**Instructions for the task**
Set down every entry exactly as it stands, omitting any picture.
Listed records: Begin
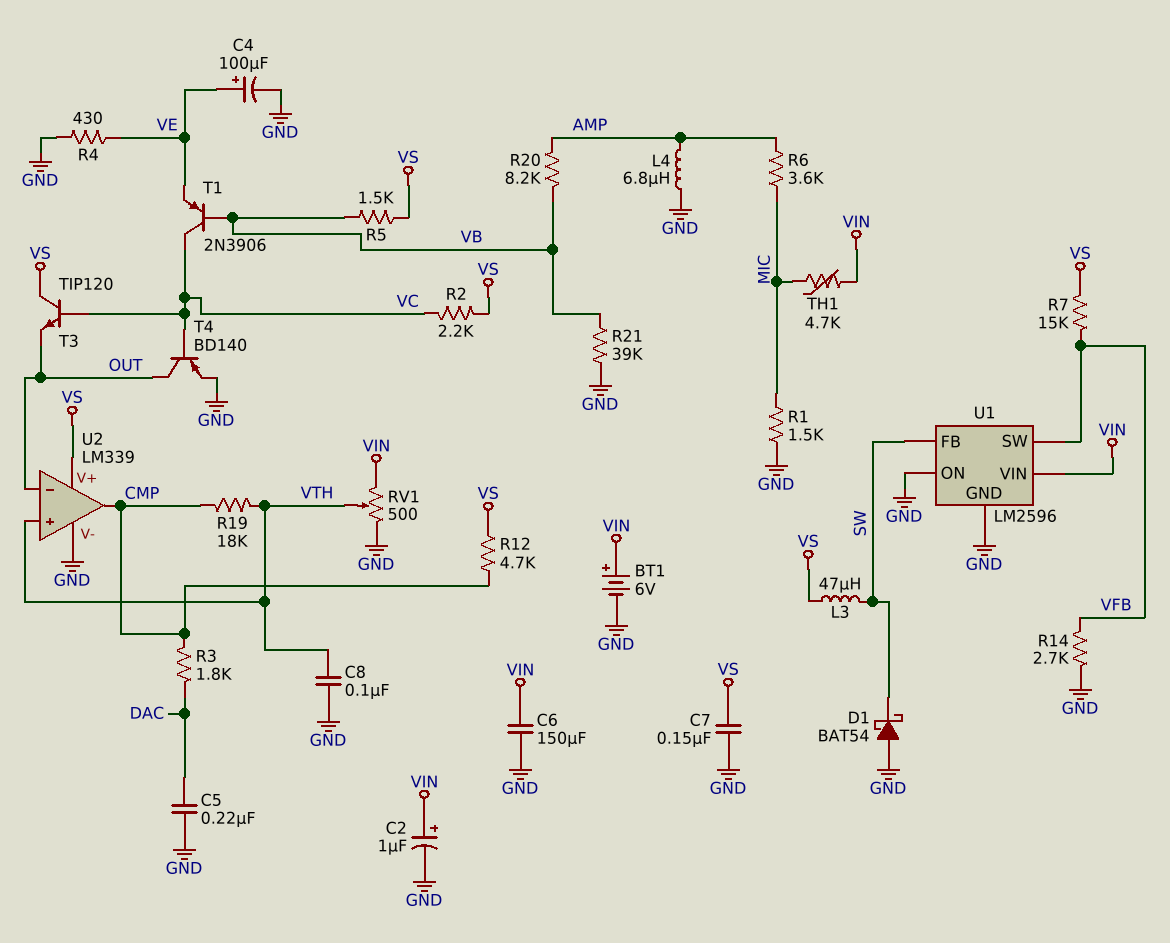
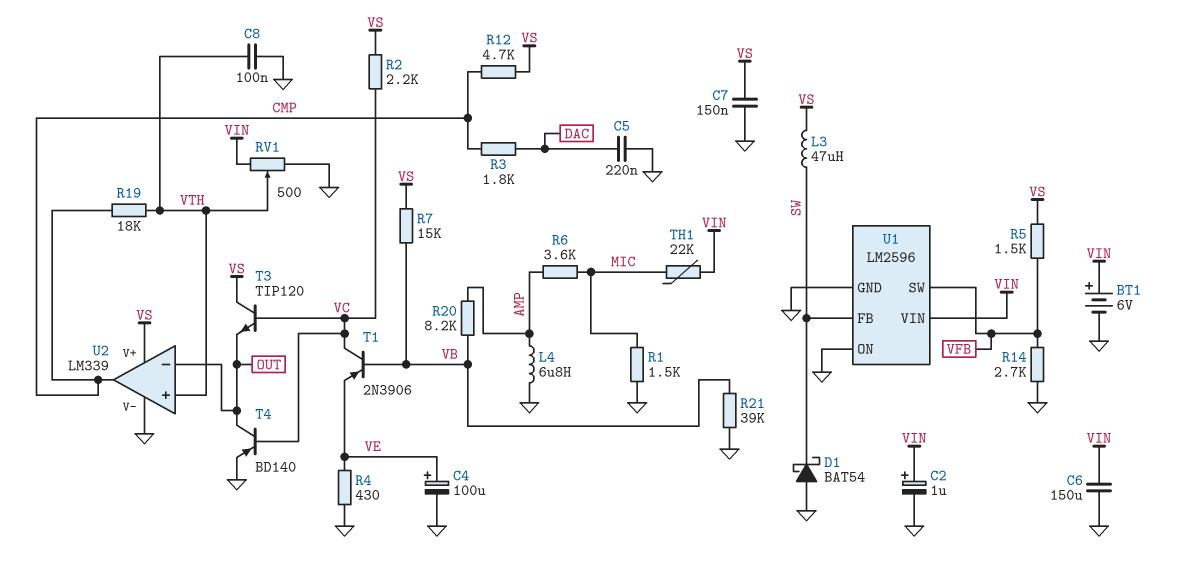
R5: 1.5k (VB, VS) -> 1.5k (VFB, VS)
R7: 15k (VFB, VS) -> 15k (VB, VS)
TH1: 4.7k (MIC, VIN) -> 22k (MIC, VIN)

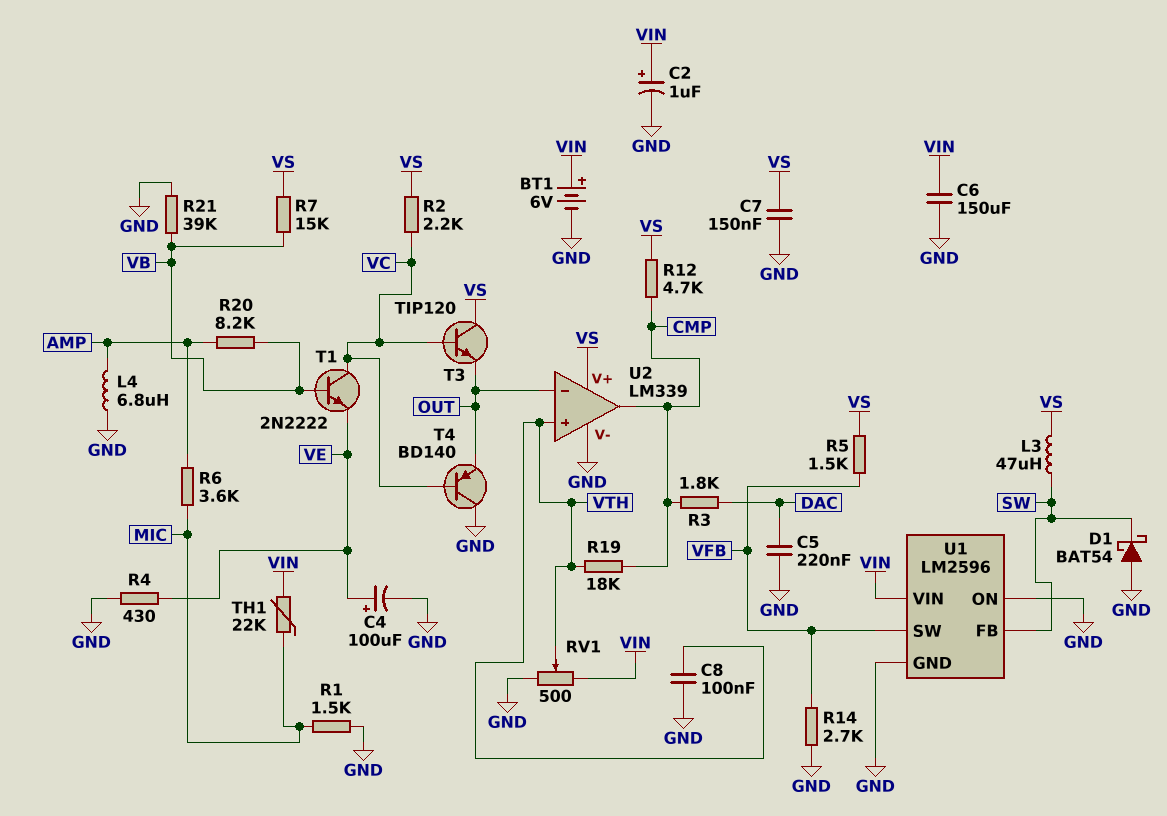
T1: PNP 2N3906 (B VB, C VC, E VE) -> NPN 2N2222 (B VB, C VC, E VE)
T4: PNP BD140 (B VC, C OUT, E GND) -> PNP BD140 (B VC, C GND, E OUT)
Listed records: End
**Solution to the exercise**
R5: 1.5k (VB, VS) -> 1.5k (VFB, VS)
R7: 15k (VFB, VS) -> 15k (VB, VS)
TH1: 4.7k (MIC, VIN) -> 22k (MIC, VIN)

T1: PNP 2N3906 (B VB, C VC, E VE) -> NPN 2N2222 (B VB, C VC, E VE)
T4: PNP BD140 (B VC, C OUT, E GND) -> PNP BD140 (B VC, C GND, E OUT)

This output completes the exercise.